Written request: Turn every line of the material below into a numbered list, leaving out any blank lines.

[Raw records]
☆ ☆ ☆ ☆

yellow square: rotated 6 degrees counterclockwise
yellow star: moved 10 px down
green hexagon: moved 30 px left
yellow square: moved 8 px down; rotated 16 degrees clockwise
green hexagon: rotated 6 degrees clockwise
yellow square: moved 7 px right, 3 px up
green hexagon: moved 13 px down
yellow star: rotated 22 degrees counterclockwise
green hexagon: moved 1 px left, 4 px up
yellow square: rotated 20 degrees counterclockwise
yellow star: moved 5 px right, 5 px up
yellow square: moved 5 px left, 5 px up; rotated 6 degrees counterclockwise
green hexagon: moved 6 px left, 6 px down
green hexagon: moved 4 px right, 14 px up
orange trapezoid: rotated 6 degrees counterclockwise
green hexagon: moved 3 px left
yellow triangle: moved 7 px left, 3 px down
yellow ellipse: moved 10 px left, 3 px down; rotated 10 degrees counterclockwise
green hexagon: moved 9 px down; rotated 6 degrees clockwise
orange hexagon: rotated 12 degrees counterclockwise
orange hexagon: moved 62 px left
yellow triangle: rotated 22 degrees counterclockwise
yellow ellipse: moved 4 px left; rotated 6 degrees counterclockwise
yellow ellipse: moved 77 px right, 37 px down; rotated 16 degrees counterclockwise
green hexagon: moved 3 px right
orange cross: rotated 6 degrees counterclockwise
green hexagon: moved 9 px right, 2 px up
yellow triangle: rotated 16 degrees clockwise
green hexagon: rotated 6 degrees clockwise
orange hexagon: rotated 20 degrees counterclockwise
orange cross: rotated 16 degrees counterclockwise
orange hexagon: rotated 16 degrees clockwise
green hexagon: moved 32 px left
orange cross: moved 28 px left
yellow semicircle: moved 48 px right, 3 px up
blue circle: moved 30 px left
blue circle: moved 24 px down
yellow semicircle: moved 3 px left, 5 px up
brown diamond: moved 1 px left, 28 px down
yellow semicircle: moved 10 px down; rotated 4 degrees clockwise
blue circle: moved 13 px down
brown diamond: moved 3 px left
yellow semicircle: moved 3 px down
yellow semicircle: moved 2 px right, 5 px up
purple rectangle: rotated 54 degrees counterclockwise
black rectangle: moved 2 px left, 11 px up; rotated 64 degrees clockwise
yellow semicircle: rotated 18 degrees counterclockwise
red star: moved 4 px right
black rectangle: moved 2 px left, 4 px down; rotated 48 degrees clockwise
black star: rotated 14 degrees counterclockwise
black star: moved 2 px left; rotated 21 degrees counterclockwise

☆ ☆ ☆ ☆

Exercise output:
1. yellow square: rotated 6 degrees counterclockwise
2. yellow star: moved 10 px down
3. green hexagon: moved 30 px left
4. yellow square: moved 8 px down; rotated 16 degrees clockwise
5. green hexagon: rotated 6 degrees clockwise
6. yellow square: moved 7 px right, 3 px up
7. green hexagon: moved 13 px down
8. yellow star: rotated 22 degrees counterclockwise
9. green hexagon: moved 1 px left, 4 px up
10. yellow square: rotated 20 degrees counterclockwise
11. yellow star: moved 5 px right, 5 px up
12. yellow square: moved 5 px left, 5 px up; rotated 6 degrees counterclockwise
13. green hexagon: moved 6 px left, 6 px down
14. green hexagon: moved 4 px right, 14 px up
15. orange trapezoid: rotated 6 degrees counterclockwise
16. green hexagon: moved 3 px left
17. yellow triangle: moved 7 px left, 3 px down
18. yellow ellipse: moved 10 px left, 3 px down; rotated 10 degrees counterclockwise
19. green hexagon: moved 9 px down; rotated 6 degrees clockwise
20. orange hexagon: rotated 12 degrees counterclockwise
21. orange hexagon: moved 62 px left
22. yellow triangle: rotated 22 degrees counterclockwise
23. yellow ellipse: moved 4 px left; rotated 6 degrees counterclockwise
24. yellow ellipse: moved 77 px right, 37 px down; rotated 16 degrees counterclockwise
25. green hexagon: moved 3 px right
26. orange cross: rotated 6 degrees counterclockwise
27. green hexagon: moved 9 px right, 2 px up
28. yellow triangle: rotated 16 degrees clockwise
29. green hexagon: rotated 6 degrees clockwise
30. orange hexagon: rotated 20 degrees counterclockwise
31. orange cross: rotated 16 degrees counterclockwise
32. orange hexagon: rotated 16 degrees clockwise
33. green hexagon: moved 32 px left
34. orange cross: moved 28 px left
35. yellow semicircle: moved 48 px right, 3 px up
36. blue circle: moved 30 px left
37. blue circle: moved 24 px down
38. yellow semicircle: moved 3 px left, 5 px up
39. brown diamond: moved 1 px left, 28 px down
40. yellow semicircle: moved 10 px down; rotated 4 degrees clockwise
41. blue circle: moved 13 px down
42. brown diamond: moved 3 px left
43. yellow semicircle: moved 3 px down
44. yellow semicircle: moved 2 px right, 5 px up
45. purple rectangle: rotated 54 degrees counterclockwise
46. black rectangle: moved 2 px left, 11 px up; rotated 64 degrees clockwise
47. yellow semicircle: rotated 18 degrees counterclockwise
48. red star: moved 4 px right
49. black rectangle: moved 2 px left, 4 px down; rotated 48 degrees clockwise
50. black star: rotated 14 degrees counterclockwise
51. black star: moved 2 px left; rotated 21 degrees counterclockwise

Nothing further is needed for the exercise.